## Exercise description:
Output must consist only of the lines of the material below from the one with "cyan triangle: (260, 111)" through the one with "pink square: (116, 70) -> (84, 138), moved", each reproduced exactly; no pictures belong in it.

## Raw data:

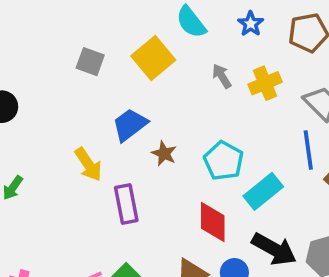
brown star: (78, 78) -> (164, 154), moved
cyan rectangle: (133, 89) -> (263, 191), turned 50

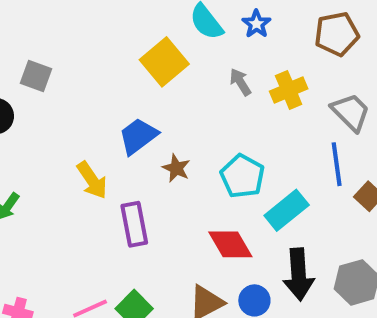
blue star: (251, 24) -> (256, 24), moved
gray square: (90, 62) -> (36, 76), moved
red diamond: (213, 222) -> (230, 244), turned -30
black arrow: (274, 249) -> (299, 274), turned 57

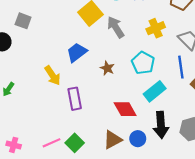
gray arrow: (240, 82) -> (116, 27), moved, size x1.5
brown star: (176, 168) -> (107, 68), moved
cyan pentagon: (242, 176) -> (143, 63), moved

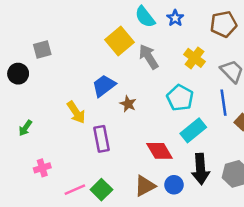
gray square: (23, 21) -> (42, 49), turned -35
yellow cross: (156, 28) -> (194, 58), turned -30
brown star: (107, 68) -> (128, 104), moved
pink cross: (14, 145) -> (42, 168), moved, turned -32

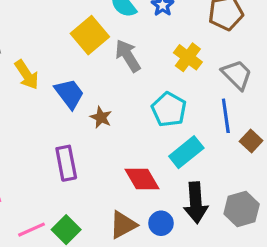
blue trapezoid: (104, 86) -> (69, 94), turned 90
yellow arrow: (76, 112) -> (27, 75), moved

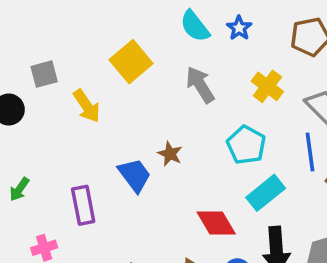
yellow square: (90, 35) -> (131, 62), moved
blue trapezoid: (69, 94) -> (135, 175), moved
purple rectangle: (66, 163) -> (83, 205), moved

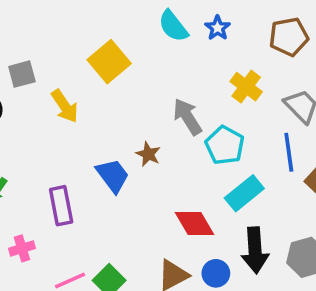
gray arrow: (200, 85) -> (187, 117), moved

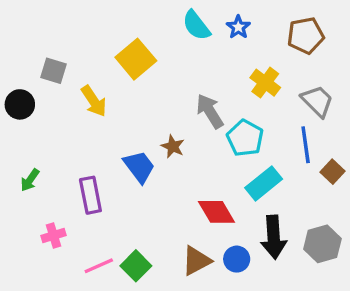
gray square: (22, 74) -> (53, 71), turned 32

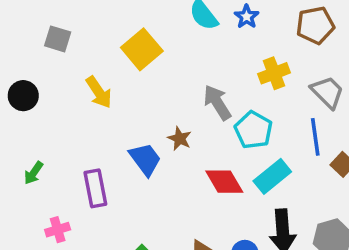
gray square: (53, 71) -> (58, 39), moved
yellow cross: (265, 83) -> (274, 73), turned 32
red diamond: (216, 212) -> (224, 182), moved

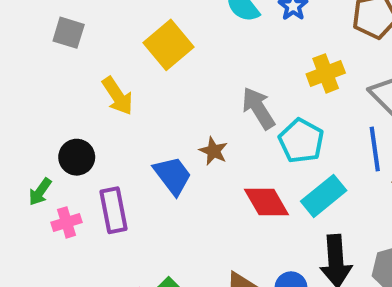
black circle: (23, 96) -> (77, 157), moved
pink cross: (58, 230) -> (67, 222), moved

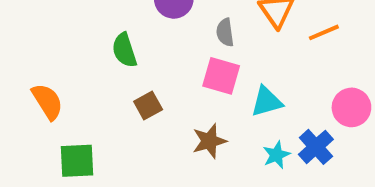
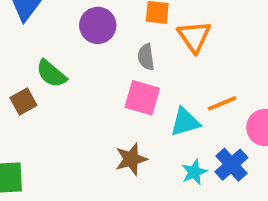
orange line: (324, 32) -> (222, 103), moved
green semicircle: (124, 50) -> (51, 74), turned -32
brown square: (148, 105) -> (23, 102), moved

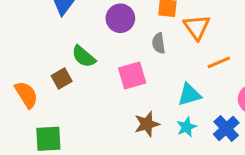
pink square: (142, 98) -> (132, 76), moved, turned -32
orange line: (222, 103) -> (219, 62), moved
cyan star: (194, 172) -> (186, 127), moved

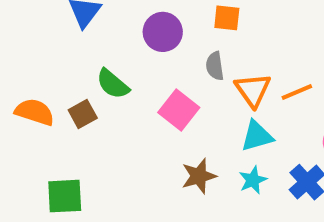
orange triangle: (197, 27) -> (253, 90), moved
pink square: (132, 76) -> (179, 110), turned -36
orange semicircle: (26, 95) -> (35, 112), moved, turned -40

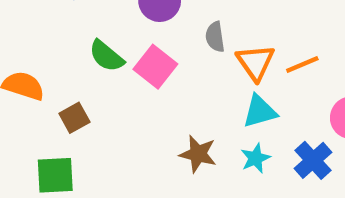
pink square: (179, 110) -> (155, 67), moved
brown square: (83, 114) -> (74, 118), moved
brown star: (199, 176) -> (198, 154), turned 30

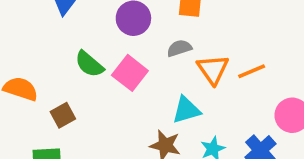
gray semicircle: (215, 37) -> (179, 48), turned 80
cyan triangle: (260, 111) -> (186, 110), moved

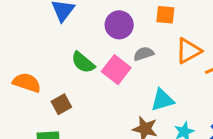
gray semicircle: (179, 48) -> (144, 54), moved
orange triangle: (213, 69) -> (188, 51), moved, turned 36

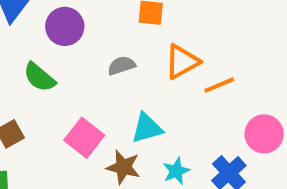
purple circle: (119, 25) -> (65, 26), moved
pink square: (116, 70) -> (84, 138), moved

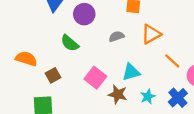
orange line: (219, 85) -> (172, 61), moved, turned 66

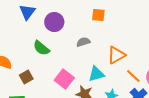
orange triangle: (151, 34) -> (116, 55), moved
orange line: (172, 61) -> (133, 76), moved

## Your solution:
cyan triangle: (260, 111) -> (186, 110), moved

gray semicircle: (179, 48) -> (144, 54), moved
orange triangle: (213, 69) -> (188, 51), moved, turned 36

purple circle: (119, 25) -> (65, 26), moved
pink square: (116, 70) -> (84, 138), moved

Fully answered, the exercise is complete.